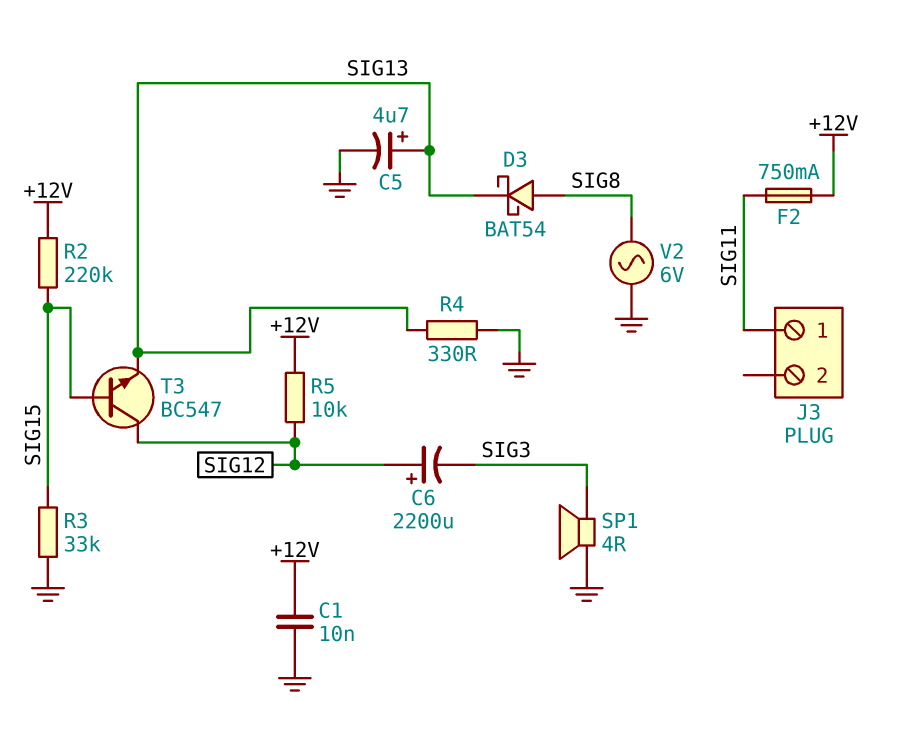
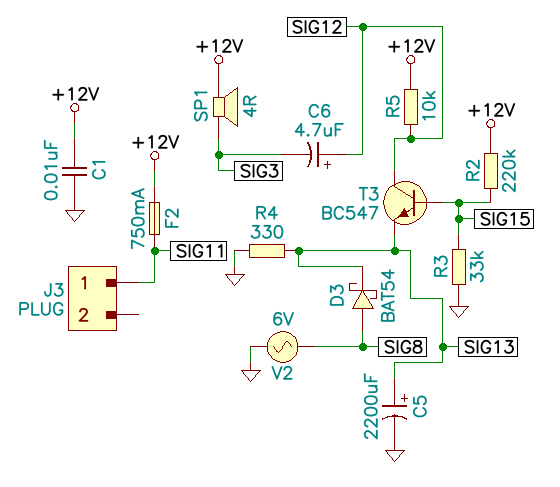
C5: 4.7uF (plus SIG13, minus GND) -> 2200uF (plus SIG13, minus GND)
C6: 2200uF (plus SIG12, minus SIG3) -> 4.7uF (plus SIG12, minus SIG3)
SP1: speaker 4R (GND, SIG3) -> speaker 4R (+12V, SIG3)

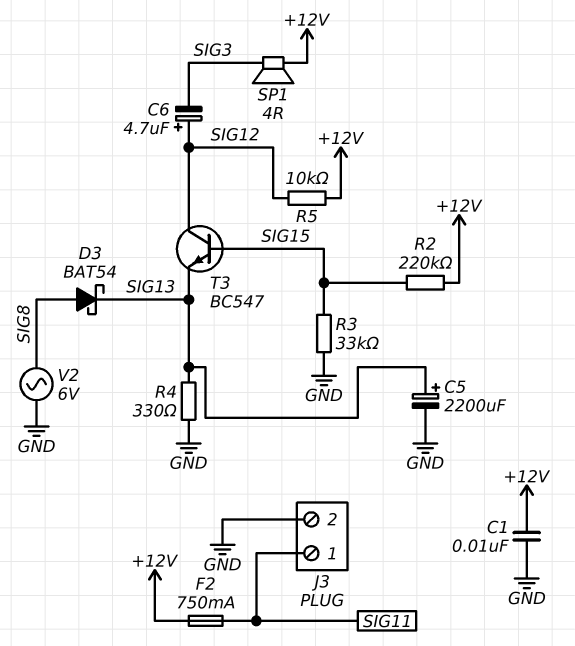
J3 pin 2: none -> GND

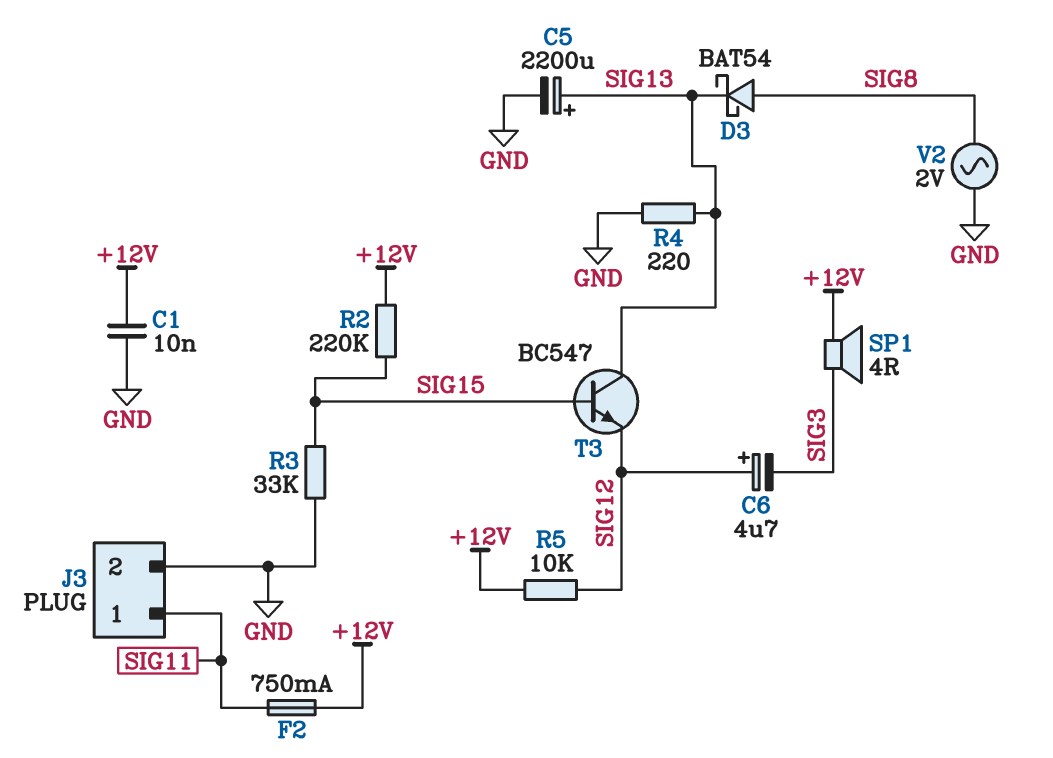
R4: 330 (GND, SIG13) -> 220 (GND, SIG13)
T3: NPN BC547 (B SIG15, C SIG12, E SIG13) -> NPN BC547 (B SIG15, C SIG13, E SIG12)
V2: AC 6V (GND, SIG8) -> AC 2V (GND, SIG8)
- - - -
EXERCISE BRIEF:
Return the full set of lines above word for word and with no pictures.

EXERCISE SOLUTION:
C5: 4.7uF (plus SIG13, minus GND) -> 2200uF (plus SIG13, minus GND)
C6: 2200uF (plus SIG12, minus SIG3) -> 4.7uF (plus SIG12, minus SIG3)
SP1: speaker 4R (GND, SIG3) -> speaker 4R (+12V, SIG3)

J3 pin 2: none -> GND

R4: 330 (GND, SIG13) -> 220 (GND, SIG13)
T3: NPN BC547 (B SIG15, C SIG12, E SIG13) -> NPN BC547 (B SIG15, C SIG13, E SIG12)
V2: AC 6V (GND, SIG8) -> AC 2V (GND, SIG8)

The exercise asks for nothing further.